WHAT YOU ARE ASKED TO DO ▸
Locate the line that contains "(773, 357) = (182, 242): orange". Print it and every subsequent line through the final line of the records, exactly and only those.

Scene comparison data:
Start of Block

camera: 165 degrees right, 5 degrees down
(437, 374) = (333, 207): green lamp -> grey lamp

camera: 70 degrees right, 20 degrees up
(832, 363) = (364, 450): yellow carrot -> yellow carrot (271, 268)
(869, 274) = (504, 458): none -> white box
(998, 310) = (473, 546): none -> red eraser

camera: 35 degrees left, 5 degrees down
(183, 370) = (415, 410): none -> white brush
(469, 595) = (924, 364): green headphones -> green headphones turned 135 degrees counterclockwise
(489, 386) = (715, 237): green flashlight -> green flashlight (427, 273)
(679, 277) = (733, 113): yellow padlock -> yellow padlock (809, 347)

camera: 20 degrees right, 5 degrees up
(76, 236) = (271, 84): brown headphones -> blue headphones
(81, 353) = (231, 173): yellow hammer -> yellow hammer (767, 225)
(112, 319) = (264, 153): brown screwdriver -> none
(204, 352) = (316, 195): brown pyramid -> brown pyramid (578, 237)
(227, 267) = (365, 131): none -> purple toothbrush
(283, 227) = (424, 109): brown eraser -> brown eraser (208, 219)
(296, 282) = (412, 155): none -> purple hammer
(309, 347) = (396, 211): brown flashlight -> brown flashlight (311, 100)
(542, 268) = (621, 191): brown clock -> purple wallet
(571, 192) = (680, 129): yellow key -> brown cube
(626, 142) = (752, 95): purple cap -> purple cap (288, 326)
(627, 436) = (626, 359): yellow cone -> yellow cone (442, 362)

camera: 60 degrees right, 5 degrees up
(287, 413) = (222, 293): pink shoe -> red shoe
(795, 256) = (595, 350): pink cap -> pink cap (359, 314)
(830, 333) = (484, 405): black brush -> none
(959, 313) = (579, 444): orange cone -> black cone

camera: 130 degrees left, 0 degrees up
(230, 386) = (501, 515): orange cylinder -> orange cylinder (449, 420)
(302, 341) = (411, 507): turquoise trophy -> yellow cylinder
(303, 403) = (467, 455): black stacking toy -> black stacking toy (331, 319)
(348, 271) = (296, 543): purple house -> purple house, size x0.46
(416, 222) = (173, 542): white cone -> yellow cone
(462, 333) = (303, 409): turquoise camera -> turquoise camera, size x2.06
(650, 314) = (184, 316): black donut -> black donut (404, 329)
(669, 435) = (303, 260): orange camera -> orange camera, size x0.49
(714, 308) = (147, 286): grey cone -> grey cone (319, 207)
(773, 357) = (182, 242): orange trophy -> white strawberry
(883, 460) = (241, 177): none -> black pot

End of Block

ANSWER AREA ▸
(773, 357) = (182, 242): orange trophy -> white strawberry
(883, 460) = (241, 177): none -> black pot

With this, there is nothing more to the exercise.